--- ASSIGNMENT ---
Search the records for the string "camera" and report how many lines contain it, with nothing else.

[Excerpts from a dataset]
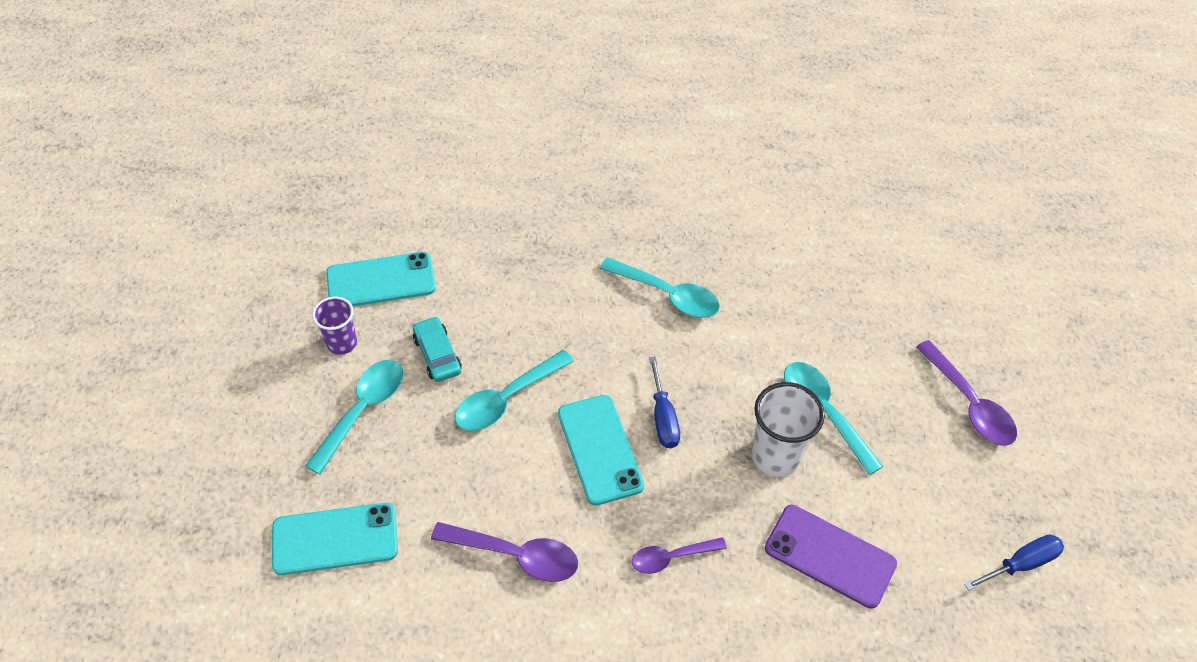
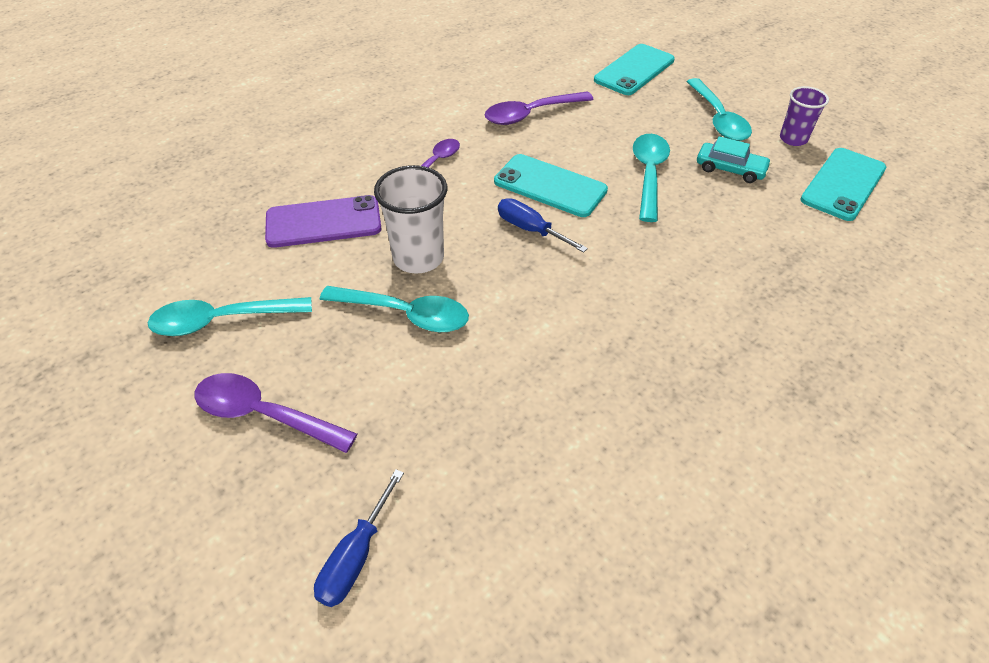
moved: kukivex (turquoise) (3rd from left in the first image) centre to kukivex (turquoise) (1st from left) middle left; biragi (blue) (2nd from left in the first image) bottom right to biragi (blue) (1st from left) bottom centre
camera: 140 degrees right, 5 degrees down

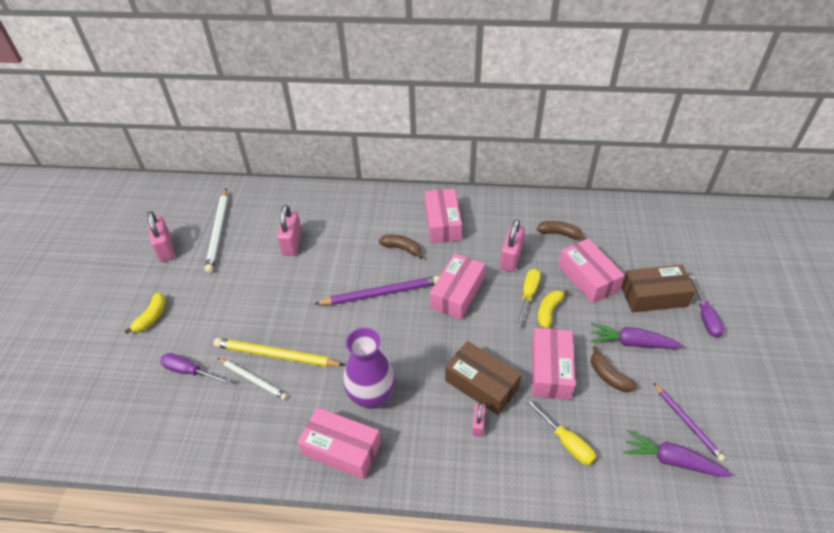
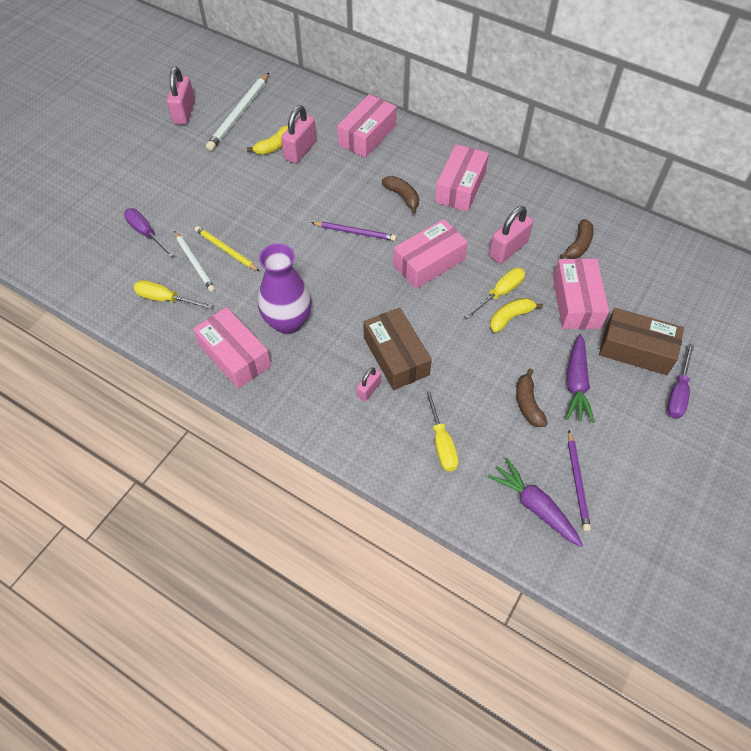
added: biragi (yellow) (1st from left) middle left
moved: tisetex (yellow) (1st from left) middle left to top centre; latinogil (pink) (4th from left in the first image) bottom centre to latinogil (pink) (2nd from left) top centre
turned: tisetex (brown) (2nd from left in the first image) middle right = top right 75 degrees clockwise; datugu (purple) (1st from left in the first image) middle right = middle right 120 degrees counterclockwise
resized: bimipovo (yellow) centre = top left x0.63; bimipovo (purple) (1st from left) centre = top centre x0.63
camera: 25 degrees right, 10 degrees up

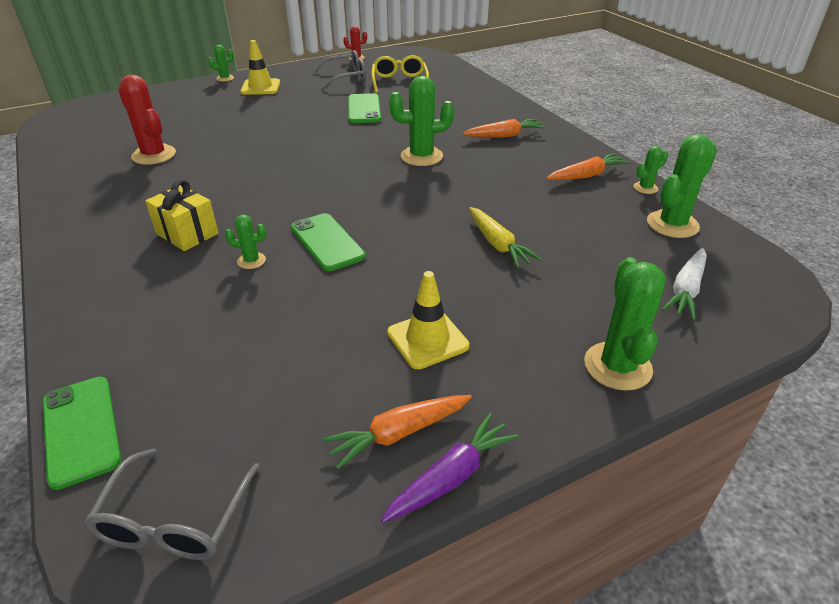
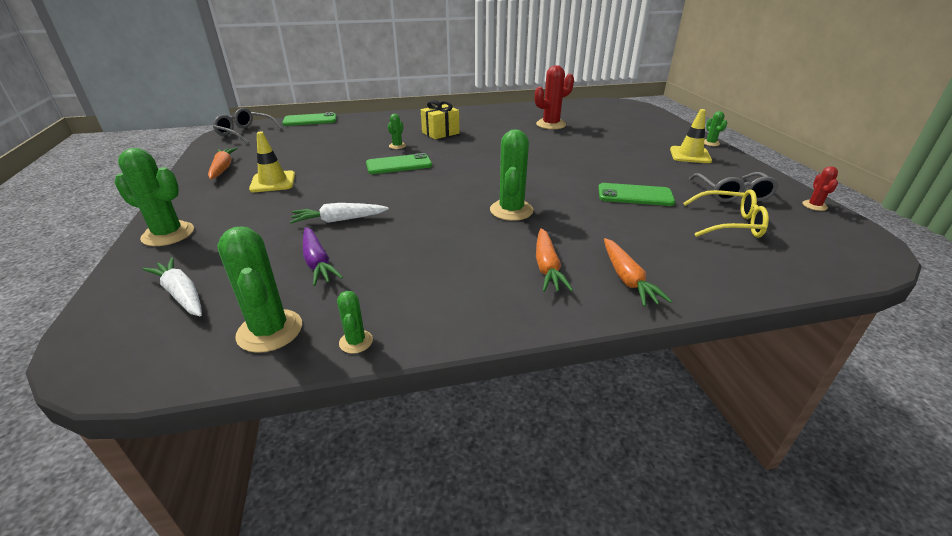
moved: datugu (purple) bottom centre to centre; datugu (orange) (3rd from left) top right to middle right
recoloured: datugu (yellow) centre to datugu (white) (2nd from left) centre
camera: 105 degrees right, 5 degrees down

--- RESPONSE TO THIS EXERCISE ---
3